(Edit difference data):
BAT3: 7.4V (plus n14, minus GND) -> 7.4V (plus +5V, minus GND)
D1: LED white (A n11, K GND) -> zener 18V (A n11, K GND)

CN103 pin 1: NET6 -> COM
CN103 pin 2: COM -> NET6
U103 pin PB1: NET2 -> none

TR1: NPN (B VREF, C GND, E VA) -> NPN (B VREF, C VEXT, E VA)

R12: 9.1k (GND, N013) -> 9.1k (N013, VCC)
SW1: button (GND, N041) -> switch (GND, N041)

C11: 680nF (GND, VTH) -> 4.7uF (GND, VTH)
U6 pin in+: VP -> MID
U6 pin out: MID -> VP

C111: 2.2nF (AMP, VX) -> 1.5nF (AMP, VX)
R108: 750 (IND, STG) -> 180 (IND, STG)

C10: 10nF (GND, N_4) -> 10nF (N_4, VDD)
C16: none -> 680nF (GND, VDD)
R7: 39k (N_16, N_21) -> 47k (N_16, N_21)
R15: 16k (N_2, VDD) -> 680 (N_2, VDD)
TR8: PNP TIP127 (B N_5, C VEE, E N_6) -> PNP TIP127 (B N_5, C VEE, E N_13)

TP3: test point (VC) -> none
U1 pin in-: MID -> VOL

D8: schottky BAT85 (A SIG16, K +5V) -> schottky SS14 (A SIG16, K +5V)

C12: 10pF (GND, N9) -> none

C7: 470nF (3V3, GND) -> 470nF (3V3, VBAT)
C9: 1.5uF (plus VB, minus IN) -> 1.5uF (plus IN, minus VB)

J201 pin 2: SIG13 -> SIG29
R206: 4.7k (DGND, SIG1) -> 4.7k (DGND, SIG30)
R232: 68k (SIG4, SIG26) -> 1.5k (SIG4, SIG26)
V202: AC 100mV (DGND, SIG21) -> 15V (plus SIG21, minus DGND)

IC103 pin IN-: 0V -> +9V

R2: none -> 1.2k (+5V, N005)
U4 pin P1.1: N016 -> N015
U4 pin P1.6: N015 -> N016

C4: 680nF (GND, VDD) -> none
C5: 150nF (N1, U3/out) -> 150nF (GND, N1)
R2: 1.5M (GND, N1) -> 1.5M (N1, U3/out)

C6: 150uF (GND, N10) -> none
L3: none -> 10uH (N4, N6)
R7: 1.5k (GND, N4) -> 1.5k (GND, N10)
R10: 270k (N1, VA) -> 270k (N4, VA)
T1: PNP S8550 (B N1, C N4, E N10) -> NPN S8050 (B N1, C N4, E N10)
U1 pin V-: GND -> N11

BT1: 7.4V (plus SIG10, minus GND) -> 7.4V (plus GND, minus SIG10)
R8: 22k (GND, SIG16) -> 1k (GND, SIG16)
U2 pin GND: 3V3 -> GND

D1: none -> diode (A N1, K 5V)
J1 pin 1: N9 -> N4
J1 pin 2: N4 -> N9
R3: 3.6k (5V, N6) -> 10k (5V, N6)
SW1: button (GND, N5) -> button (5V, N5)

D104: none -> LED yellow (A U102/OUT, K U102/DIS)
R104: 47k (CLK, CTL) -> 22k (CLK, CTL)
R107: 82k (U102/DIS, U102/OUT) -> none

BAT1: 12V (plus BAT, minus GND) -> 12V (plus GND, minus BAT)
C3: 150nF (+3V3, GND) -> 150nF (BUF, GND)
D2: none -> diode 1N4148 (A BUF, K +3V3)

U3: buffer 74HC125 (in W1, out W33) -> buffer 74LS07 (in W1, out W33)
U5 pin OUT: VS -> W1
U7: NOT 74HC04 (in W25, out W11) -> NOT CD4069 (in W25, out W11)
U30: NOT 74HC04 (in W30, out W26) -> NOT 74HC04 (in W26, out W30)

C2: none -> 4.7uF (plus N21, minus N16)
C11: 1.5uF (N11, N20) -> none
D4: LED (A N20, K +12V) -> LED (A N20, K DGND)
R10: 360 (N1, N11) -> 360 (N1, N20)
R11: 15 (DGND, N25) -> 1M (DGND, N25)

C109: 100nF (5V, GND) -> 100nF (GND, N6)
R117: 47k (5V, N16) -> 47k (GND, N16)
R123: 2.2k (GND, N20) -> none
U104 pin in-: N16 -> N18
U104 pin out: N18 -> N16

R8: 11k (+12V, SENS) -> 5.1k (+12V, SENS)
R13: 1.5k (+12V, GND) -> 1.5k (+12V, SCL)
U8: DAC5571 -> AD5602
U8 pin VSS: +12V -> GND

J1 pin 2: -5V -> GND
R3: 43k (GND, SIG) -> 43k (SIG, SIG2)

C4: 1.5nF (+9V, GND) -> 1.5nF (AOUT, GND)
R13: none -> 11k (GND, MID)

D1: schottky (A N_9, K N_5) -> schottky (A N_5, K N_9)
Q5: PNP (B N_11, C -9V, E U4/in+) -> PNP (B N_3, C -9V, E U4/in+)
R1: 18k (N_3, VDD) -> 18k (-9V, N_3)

(Activity):
Pull together all lines from the data that mention the word "plus".

(Exercise response):
BAT3: 7.4V (plus n14, minus GND) -> 7.4V (plus +5V, minus GND)
C9: 1.5uF (plus VB, minus IN) -> 1.5uF (plus IN, minus VB)
V202: AC 100mV (DGND, SIG21) -> 15V (plus SIG21, minus DGND)
BT1: 7.4V (plus SIG10, minus GND) -> 7.4V (plus GND, minus SIG10)
BAT1: 12V (plus BAT, minus GND) -> 12V (plus GND, minus BAT)
C2: none -> 4.7uF (plus N21, minus N16)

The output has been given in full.